### Your objective:
Leaving the images aside, print every record in the material exactly.

### Records to process:
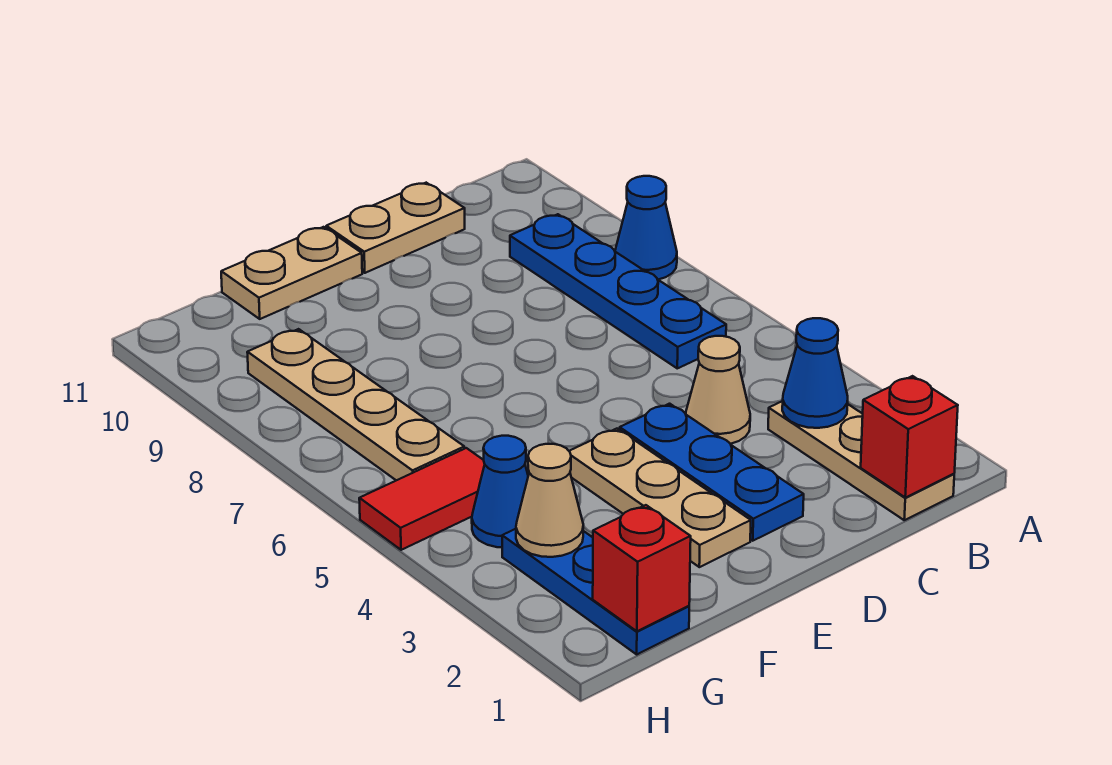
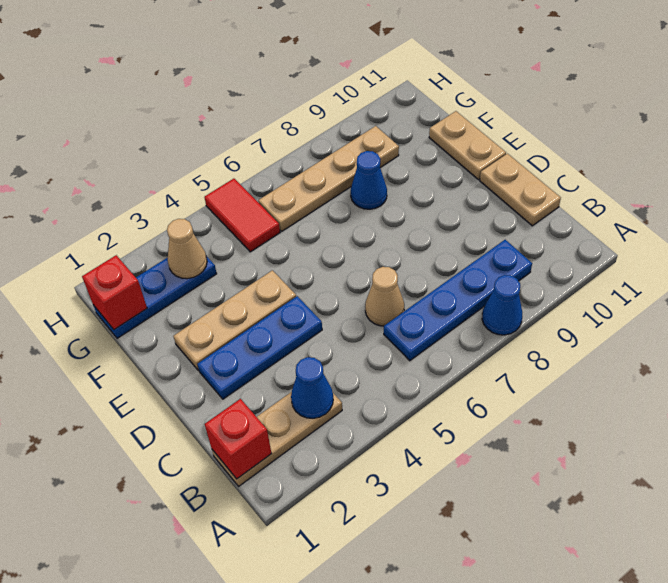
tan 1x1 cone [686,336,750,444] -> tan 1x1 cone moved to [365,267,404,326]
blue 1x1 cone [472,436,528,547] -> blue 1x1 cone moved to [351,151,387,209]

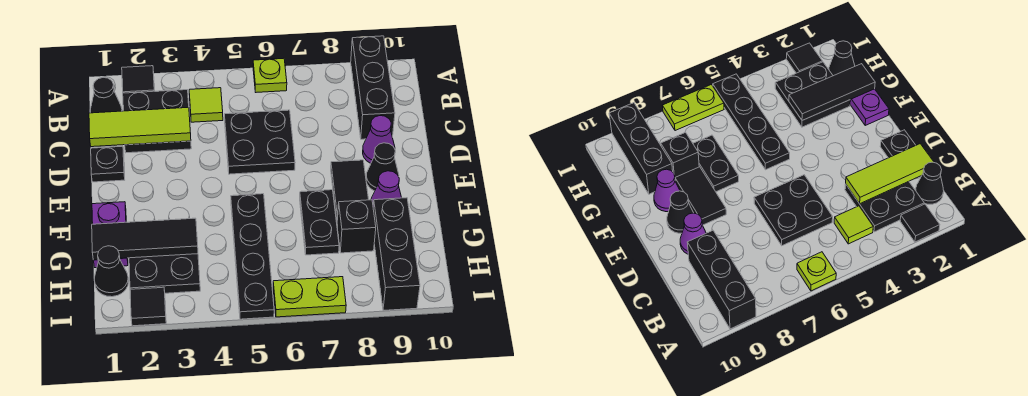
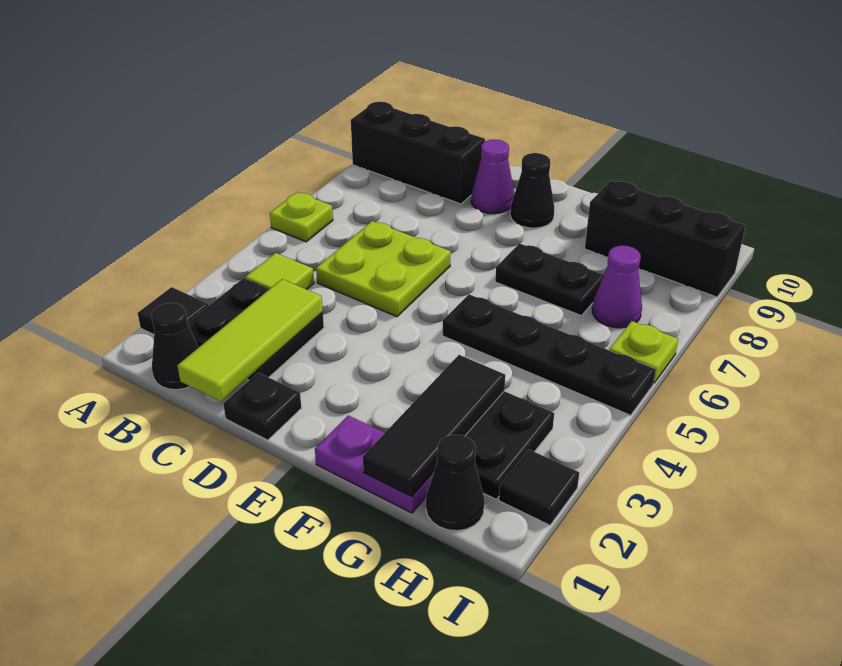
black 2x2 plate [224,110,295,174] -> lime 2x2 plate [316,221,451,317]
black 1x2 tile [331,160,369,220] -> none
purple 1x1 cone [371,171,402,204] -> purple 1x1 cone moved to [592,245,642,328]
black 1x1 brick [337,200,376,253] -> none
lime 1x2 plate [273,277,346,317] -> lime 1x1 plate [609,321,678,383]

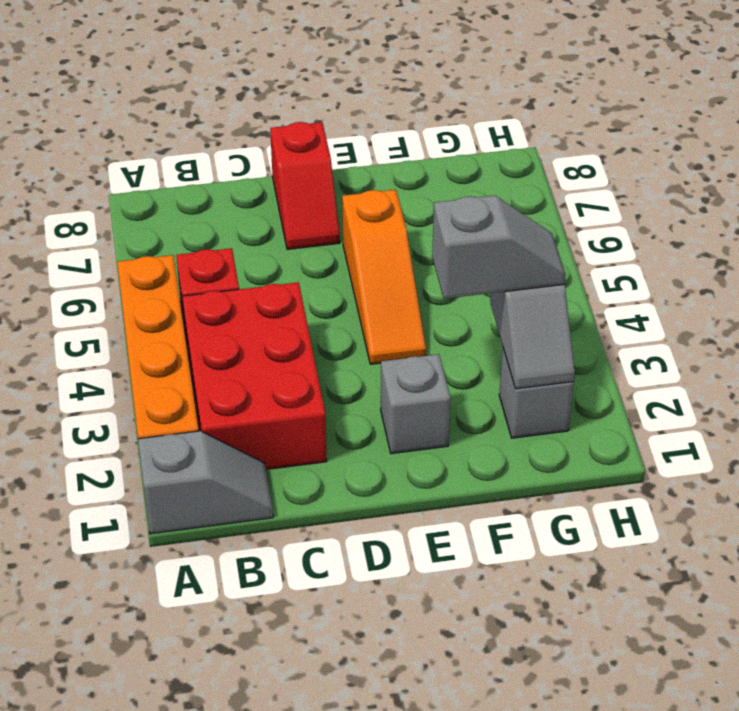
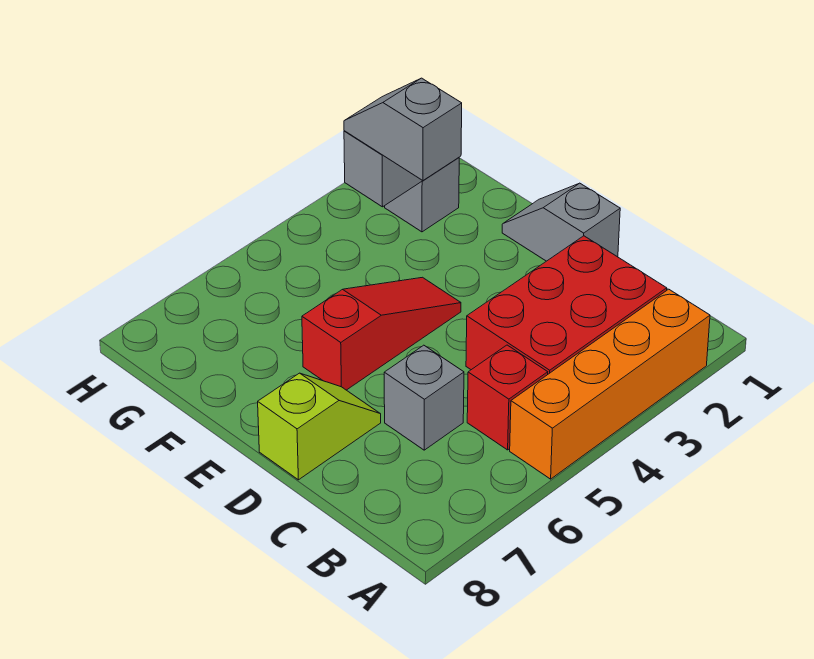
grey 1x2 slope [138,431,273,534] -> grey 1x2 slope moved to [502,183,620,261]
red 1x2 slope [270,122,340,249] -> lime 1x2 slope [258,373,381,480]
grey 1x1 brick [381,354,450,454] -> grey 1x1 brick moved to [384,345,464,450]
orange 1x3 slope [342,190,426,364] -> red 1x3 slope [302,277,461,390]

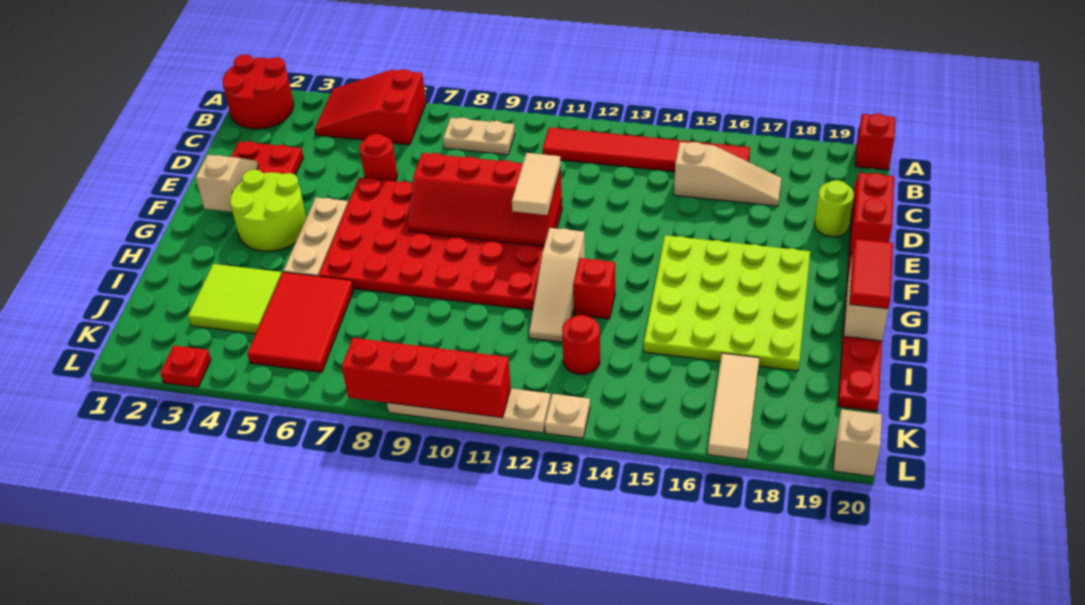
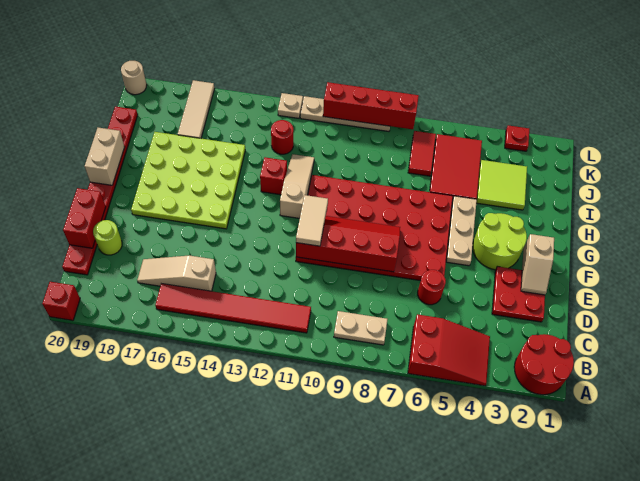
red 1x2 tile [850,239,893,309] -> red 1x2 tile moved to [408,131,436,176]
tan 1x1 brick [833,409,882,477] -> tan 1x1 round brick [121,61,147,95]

### Solution to this exercise:
tan 1x1 cone [686,336,750,444] -> tan 1x1 cone moved to [365,267,404,326]
blue 1x1 cone [472,436,528,547] -> blue 1x1 cone moved to [351,151,387,209]

black 2x2 plate [224,110,295,174] -> lime 2x2 plate [316,221,451,317]
black 1x2 tile [331,160,369,220] -> none
purple 1x1 cone [371,171,402,204] -> purple 1x1 cone moved to [592,245,642,328]
black 1x1 brick [337,200,376,253] -> none
lime 1x2 plate [273,277,346,317] -> lime 1x1 plate [609,321,678,383]

grey 1x2 slope [138,431,273,534] -> grey 1x2 slope moved to [502,183,620,261]
red 1x2 slope [270,122,340,249] -> lime 1x2 slope [258,373,381,480]
grey 1x1 brick [381,354,450,454] -> grey 1x1 brick moved to [384,345,464,450]
orange 1x3 slope [342,190,426,364] -> red 1x3 slope [302,277,461,390]

red 1x2 tile [850,239,893,309] -> red 1x2 tile moved to [408,131,436,176]
tan 1x1 brick [833,409,882,477] -> tan 1x1 round brick [121,61,147,95]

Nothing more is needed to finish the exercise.